» Exercise objective:
Go over the lines below, and when one contains the word "motor", copy it.

Segment Start: Input records

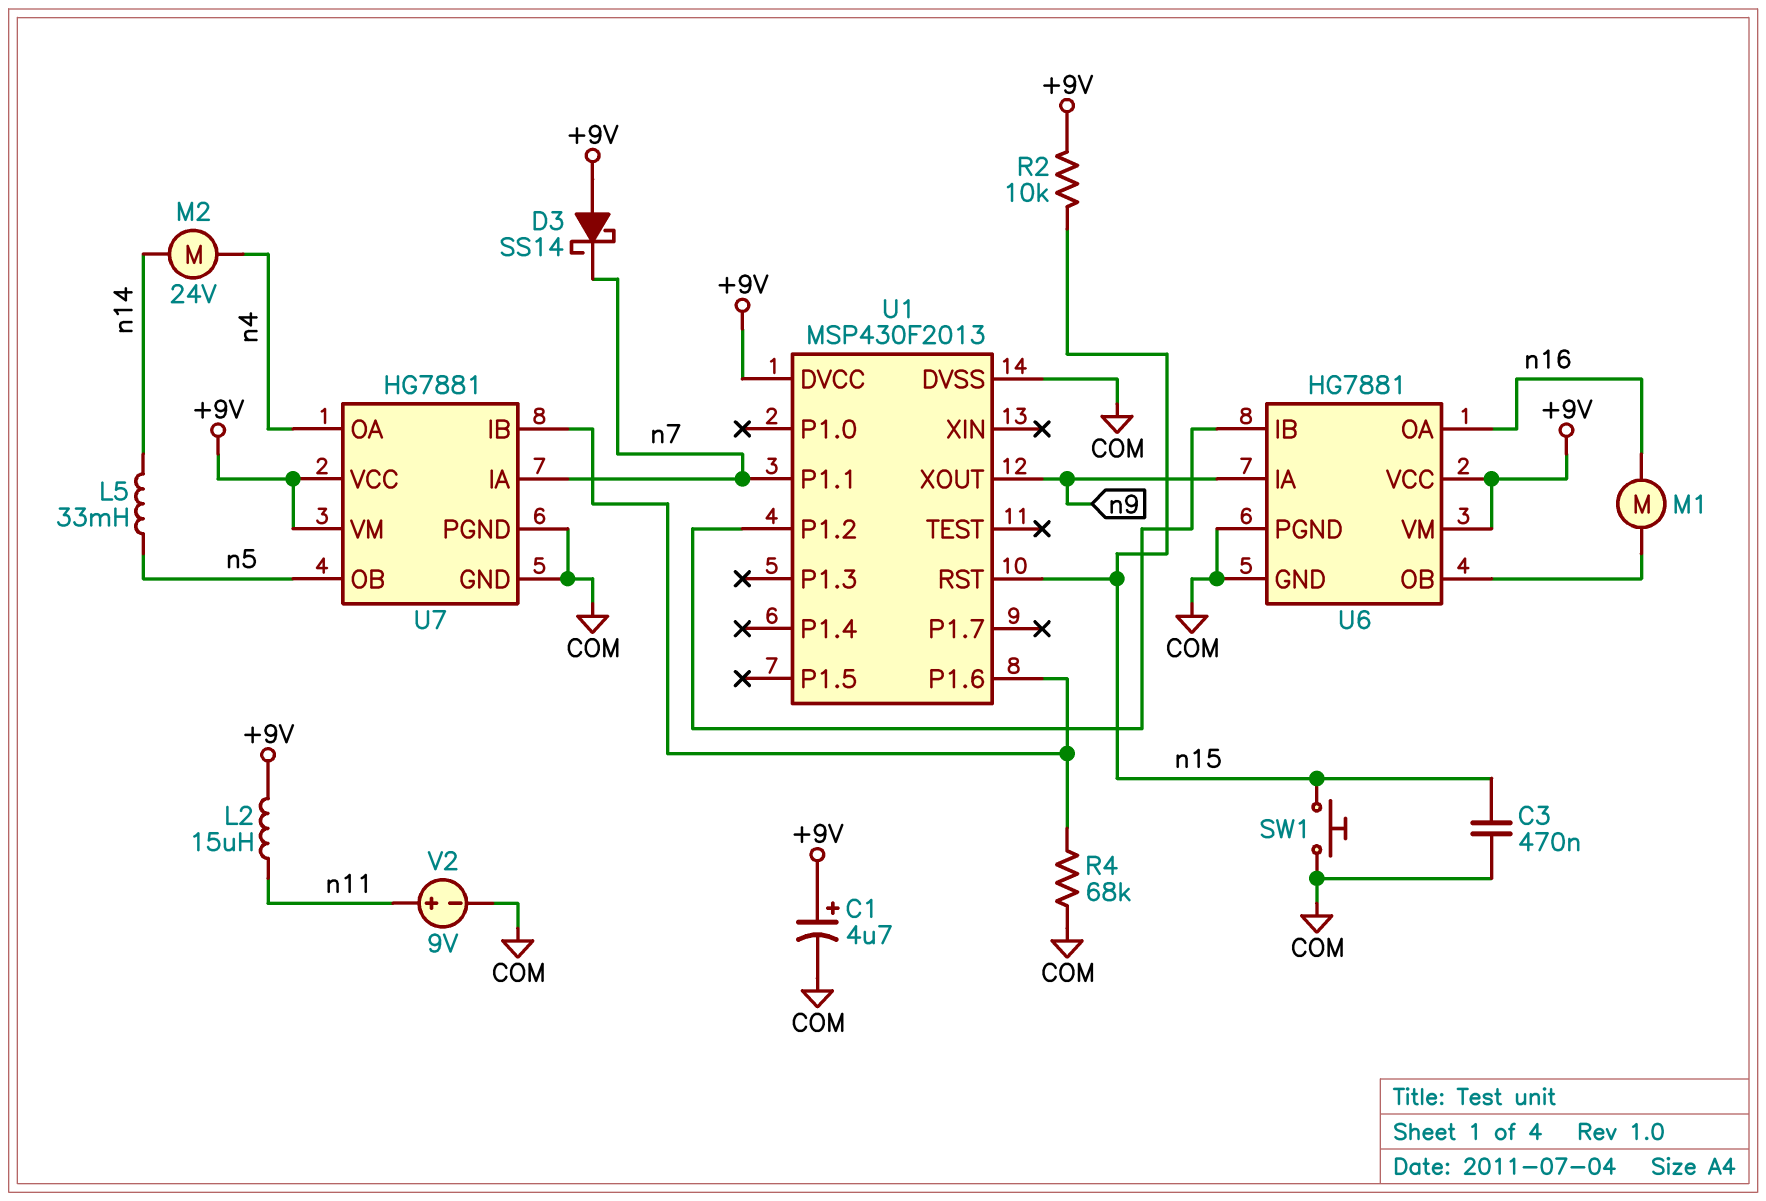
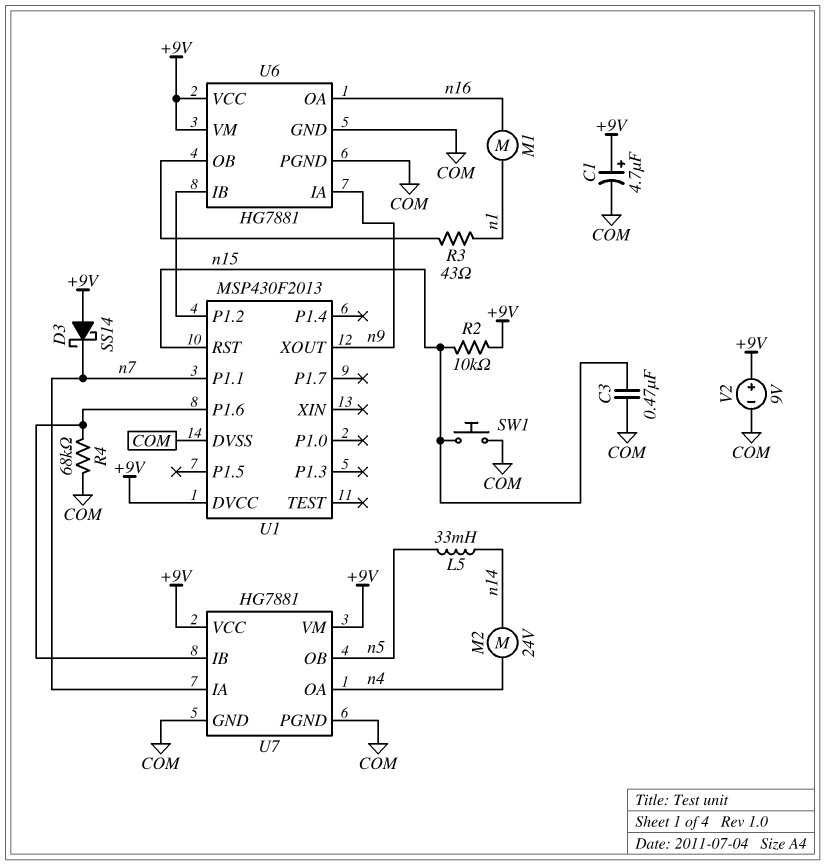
L2: 15uH (+9V, n11) -> none
M1: motor (U6/OB, n16) -> motor (n1, n16)
R3: none -> 43 (U6/OB, n1)
V2: 9V (plus n11, minus COM) -> 9V (plus +9V, minus COM)

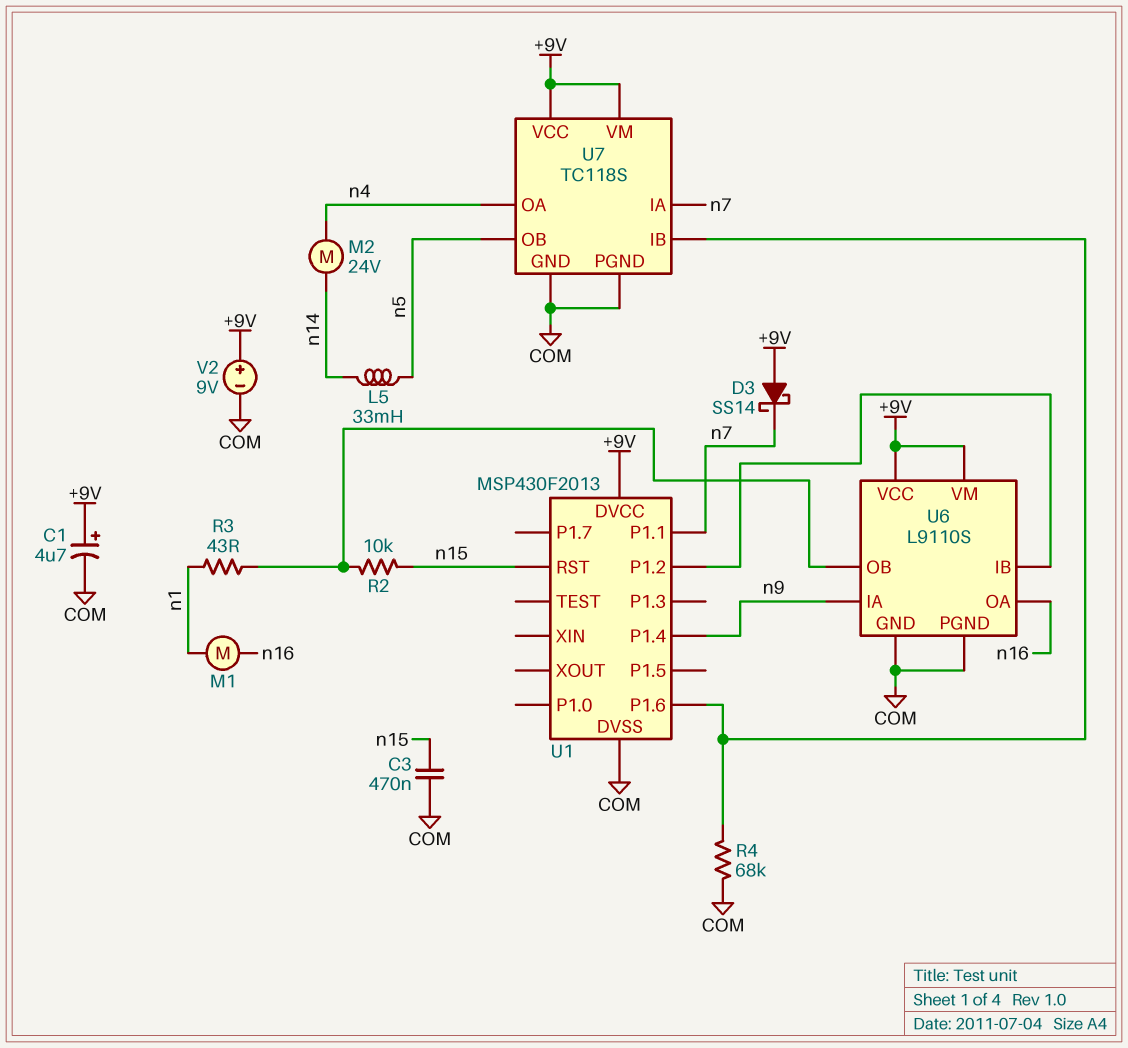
R2: 10k (+9V, n15) -> 10k (U6/OB, n15)
SW1: button (COM, n15) -> none
U1 pin P1.4: none -> n9
U1 pin XOUT: n9 -> none
U6: HG7881 -> L9110S
U7: HG7881 -> TC118S

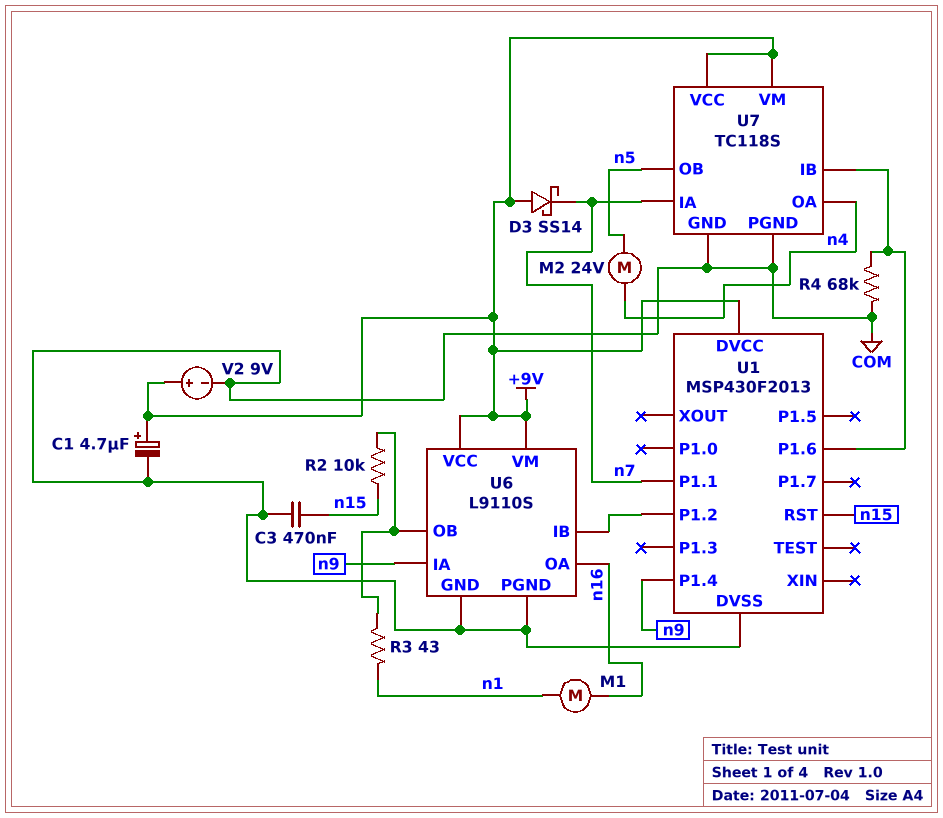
L5: 33mH (n5, n14) -> none
M2: motor 24V (n4, n14) -> motor 24V (n4, n5)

Segment End: Input records

» Completed exercise:
M1: motor (U6/OB, n16) -> motor (n1, n16)
M2: motor 24V (n4, n14) -> motor 24V (n4, n5)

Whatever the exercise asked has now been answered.